_Supplied entries_:

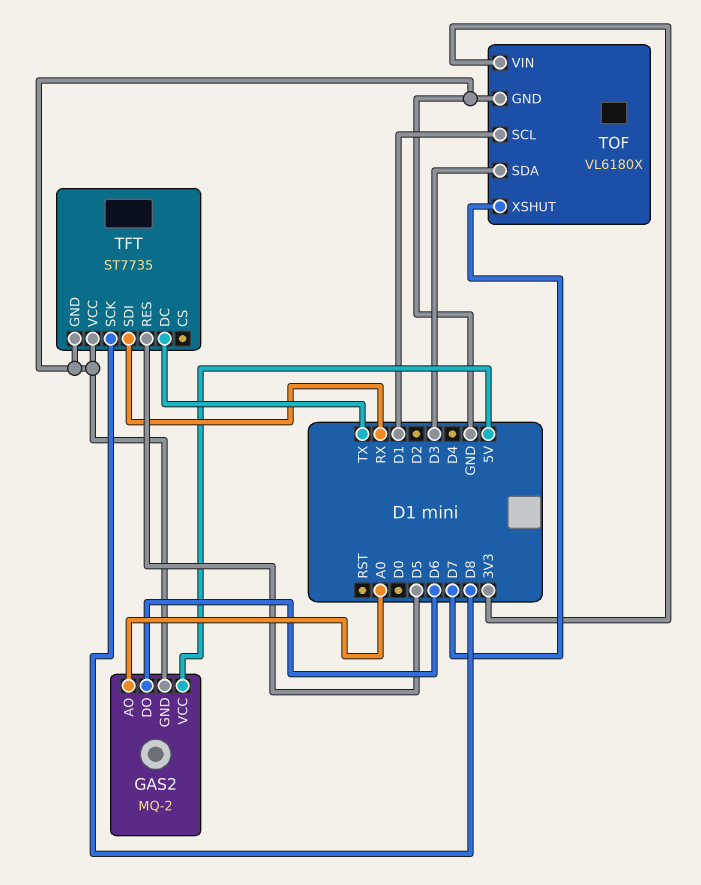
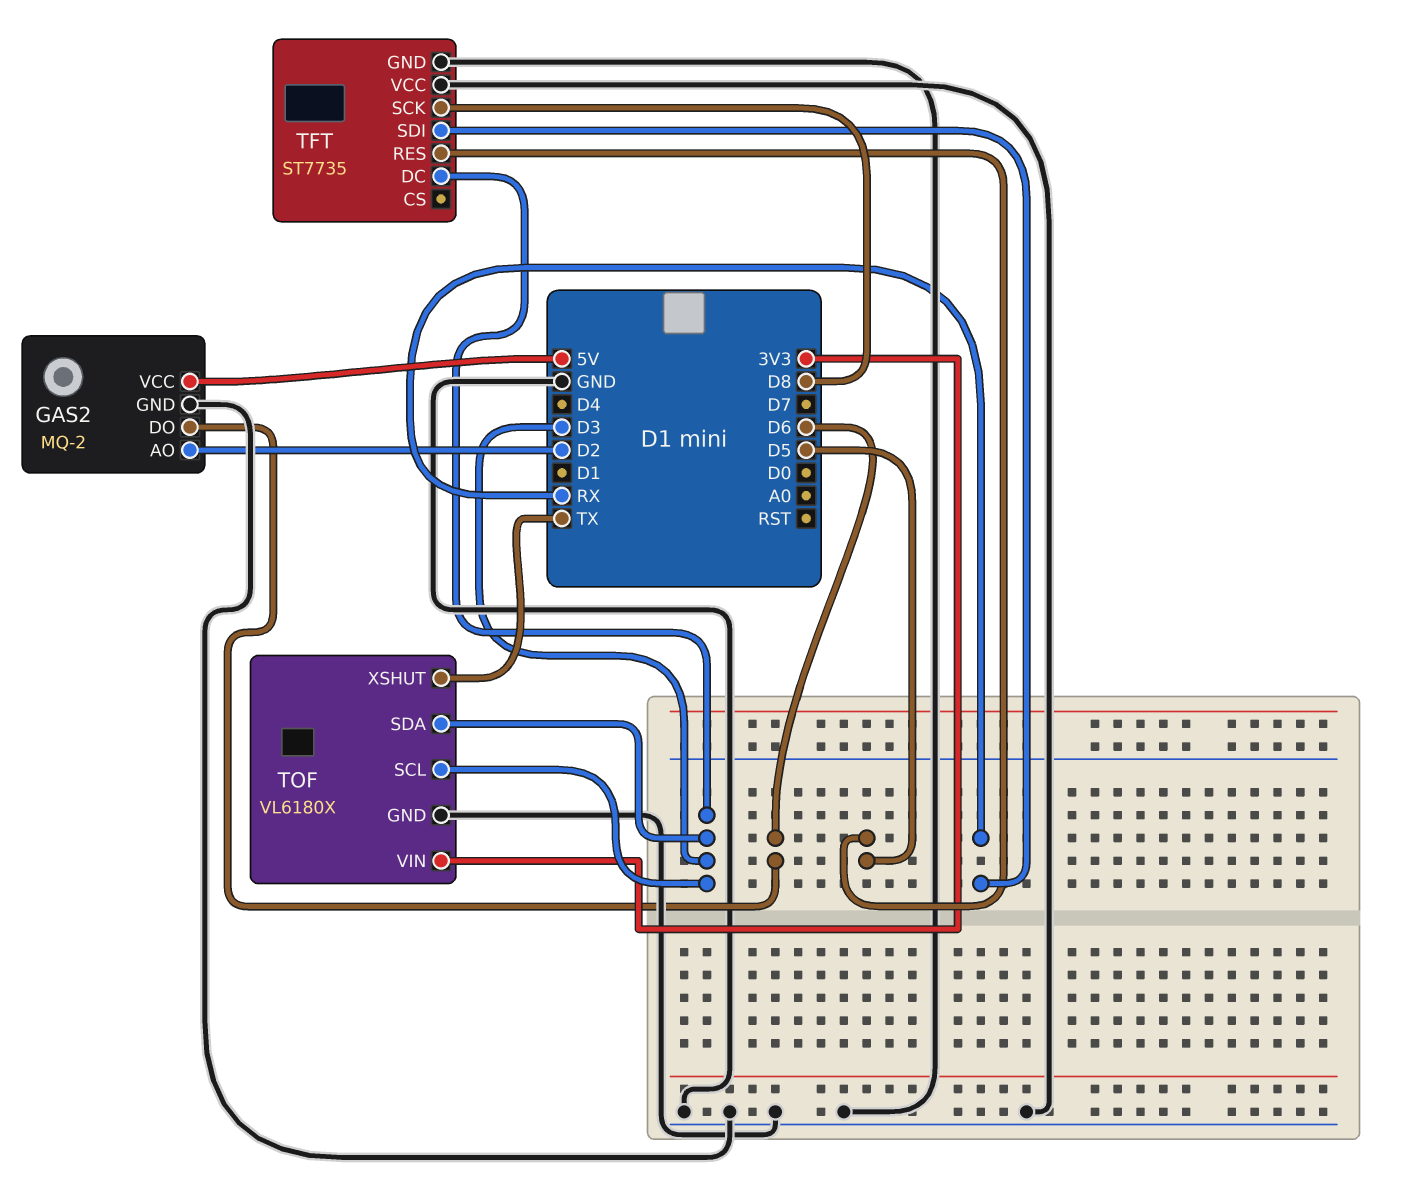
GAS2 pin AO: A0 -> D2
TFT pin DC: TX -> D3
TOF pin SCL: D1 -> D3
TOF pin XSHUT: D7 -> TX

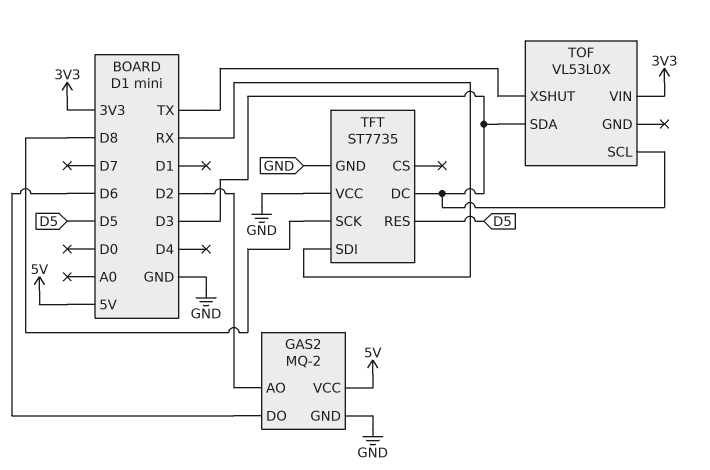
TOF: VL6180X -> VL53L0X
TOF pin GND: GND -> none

--

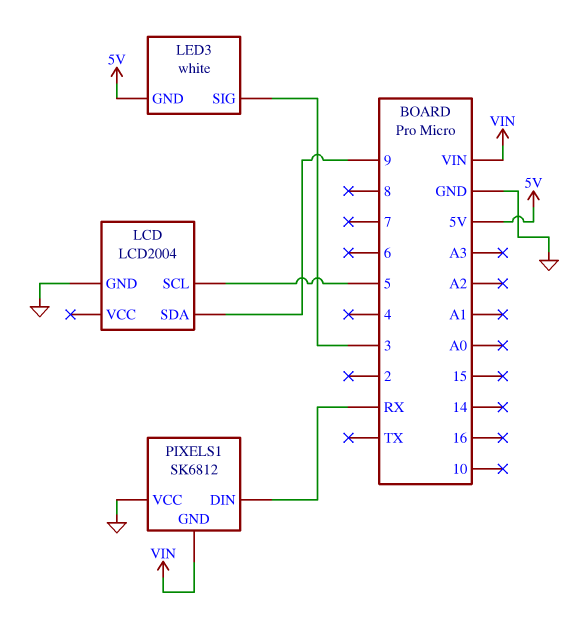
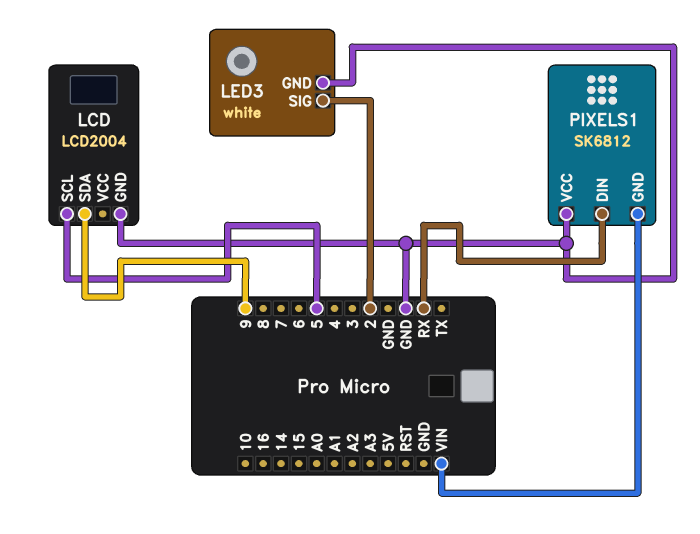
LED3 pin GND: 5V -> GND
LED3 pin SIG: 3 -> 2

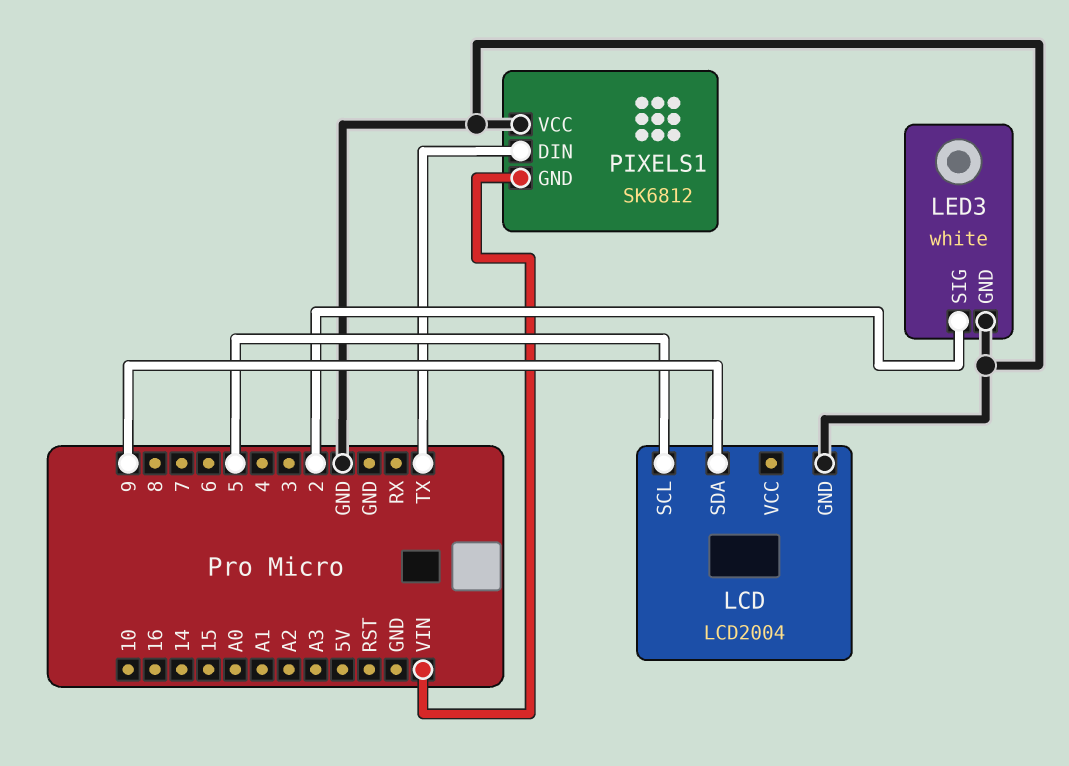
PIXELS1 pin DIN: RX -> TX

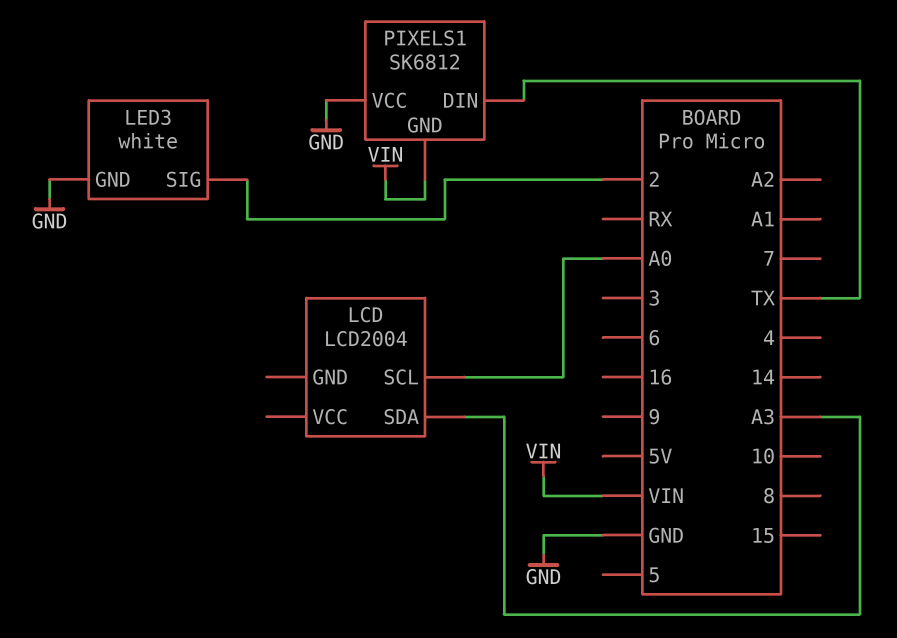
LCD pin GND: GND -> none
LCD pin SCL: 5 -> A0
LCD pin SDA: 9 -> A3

_What the task requires_:
Repeat exactly the lines above, beginning at the one containing "GAS2 pin AO: A0 -> D2" and ending at the one containing "TOF pin GND: GND -> none". Do not carry over any pictures.

_Result for this exercise_:
GAS2 pin AO: A0 -> D2
TFT pin DC: TX -> D3
TOF pin SCL: D1 -> D3
TOF pin XSHUT: D7 -> TX

TOF: VL6180X -> VL53L0X
TOF pin GND: GND -> none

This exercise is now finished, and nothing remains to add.